§ STUDY MATERIAL:

++++++

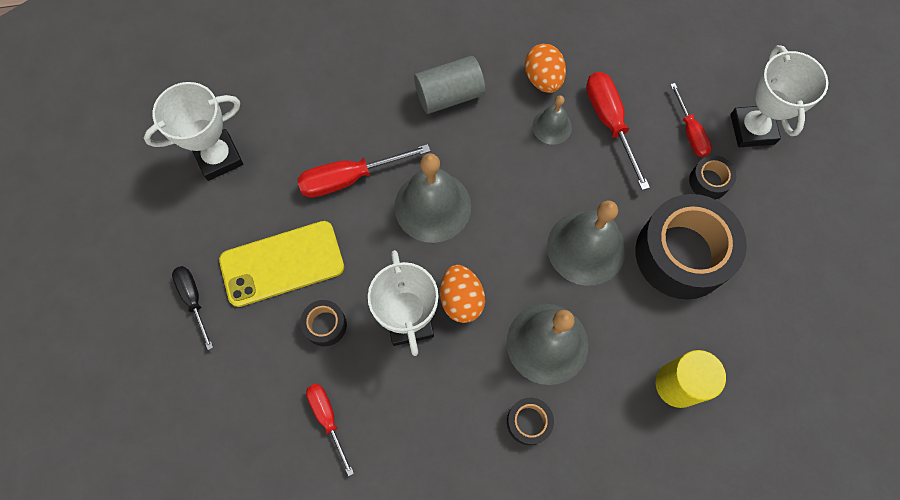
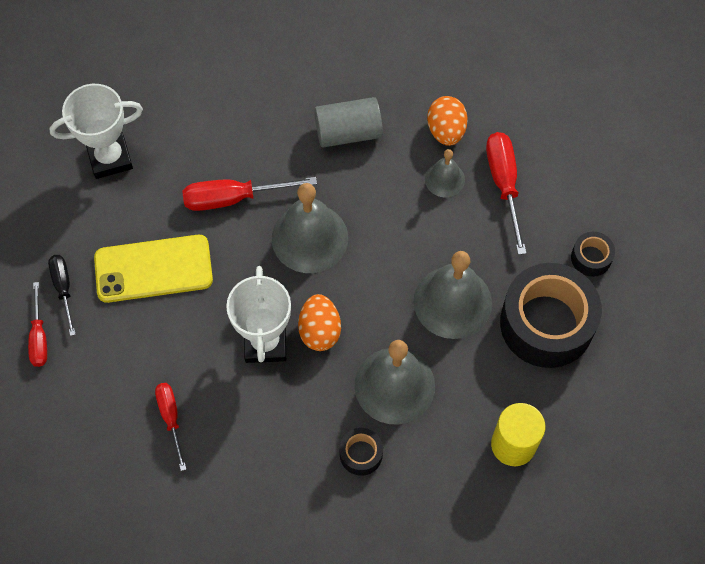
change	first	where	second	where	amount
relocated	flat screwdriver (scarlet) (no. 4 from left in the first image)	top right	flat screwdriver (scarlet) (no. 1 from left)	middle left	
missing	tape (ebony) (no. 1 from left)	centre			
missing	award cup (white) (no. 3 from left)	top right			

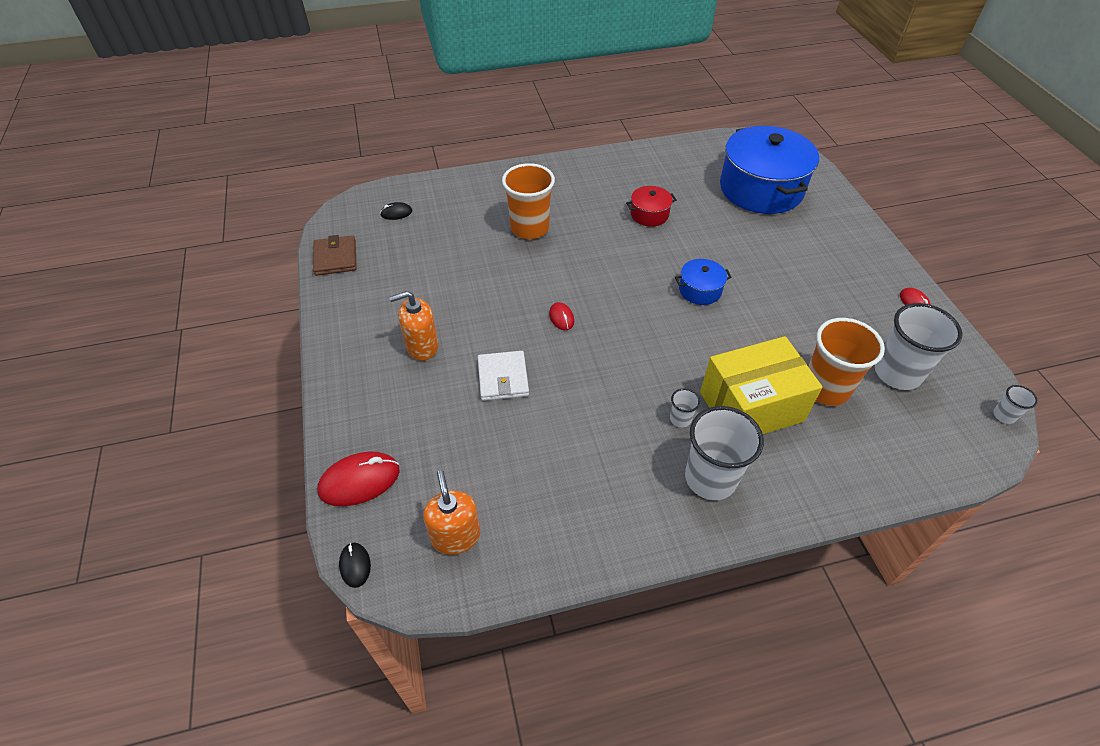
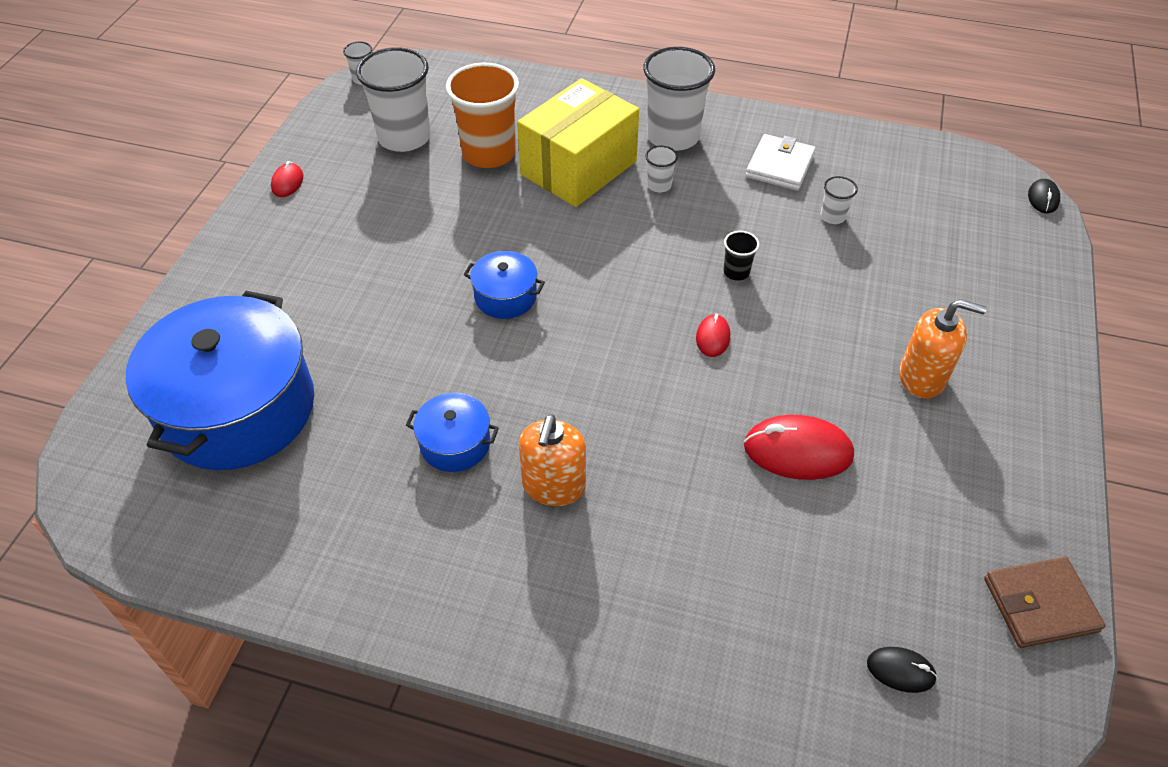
change	first	where	second	where	amount
colour	stockpot (scarlet)	top centre	stockpot (royal blue) (no. 2 from left)	centre	
spun	package (golden)	middle right		top centre	60 degrees counterclockwise
relocated	soap dispenser (bright orange) (no. 2 from left in the first image)	bottom centre	soap dispenser (bright orange) (no. 1 from left)	centre	
appeared			cup (ebony)	top centre	
relocated	computer mouse (scarlet) (no. 1 from left in the first image)	middle left	computer mouse (scarlet) (no. 3 from left)	middle right	
relocated	card wallet (white)	centre		top right	
appeared			cup (white) (no. 5 from left)	top right	
spun	card wallet (russet)	middle left		bottom right	60 degrees clockwise
missing	cup (bright orange) (no. 1 from left)	top centre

++++++

§ TRY IT: Your copy of the entries above must be exact and must not include pictures.

§ ANSWER FOR THIS EXERCISE:
change	first	where	second	where	amount
relocated	flat screwdriver (scarlet) (no. 4 from left in the first image)	top right	flat screwdriver (scarlet) (no. 1 from left)	middle left	
missing	tape (ebony) (no. 1 from left)	centre			
missing	award cup (white) (no. 3 from left)	top right			

change	first	where	second	where	amount
colour	stockpot (scarlet)	top centre	stockpot (royal blue) (no. 2 from left)	centre	
spun	package (golden)	middle right		top centre	60 degrees counterclockwise
relocated	soap dispenser (bright orange) (no. 2 from left in the first image)	bottom centre	soap dispenser (bright orange) (no. 1 from left)	centre	
appeared			cup (ebony)	top centre	
relocated	computer mouse (scarlet) (no. 1 from left in the first image)	middle left	computer mouse (scarlet) (no. 3 from left)	middle right	
relocated	card wallet (white)	centre		top right	
appeared			cup (white) (no. 5 from left)	top right	
spun	card wallet (russet)	middle left		bottom right	60 degrees clockwise
missing	cup (bright orange) (no. 1 from left)	top centre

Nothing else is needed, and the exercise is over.